▸ Task requirements: Repeat only what appears from the line containing "moved: orange cutting" through the last line of the listing below, exactly as written.

▸ Data extract:
· · · · ·

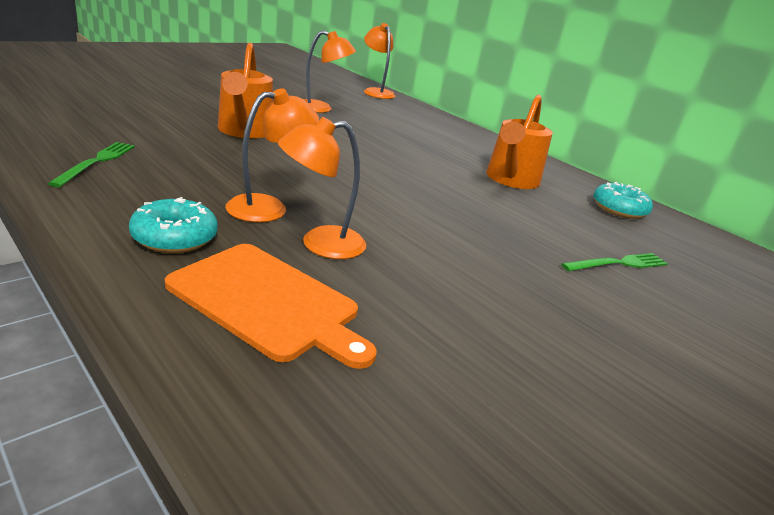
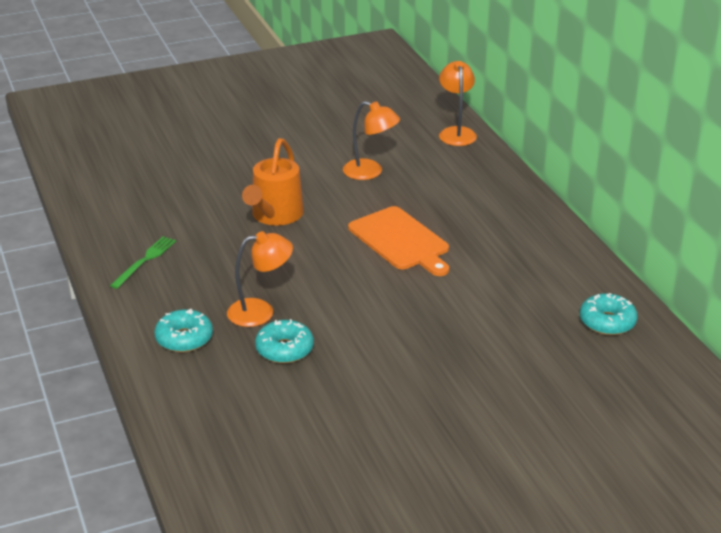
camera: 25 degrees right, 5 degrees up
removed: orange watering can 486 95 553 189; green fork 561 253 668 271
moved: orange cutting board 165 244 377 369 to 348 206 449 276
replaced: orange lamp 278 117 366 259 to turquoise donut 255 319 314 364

· · · · ·

▸ Solution to this problem:
moved: orange cutting board 165 244 377 369 to 348 206 449 276
replaced: orange lamp 278 117 366 259 to turquoise donut 255 319 314 364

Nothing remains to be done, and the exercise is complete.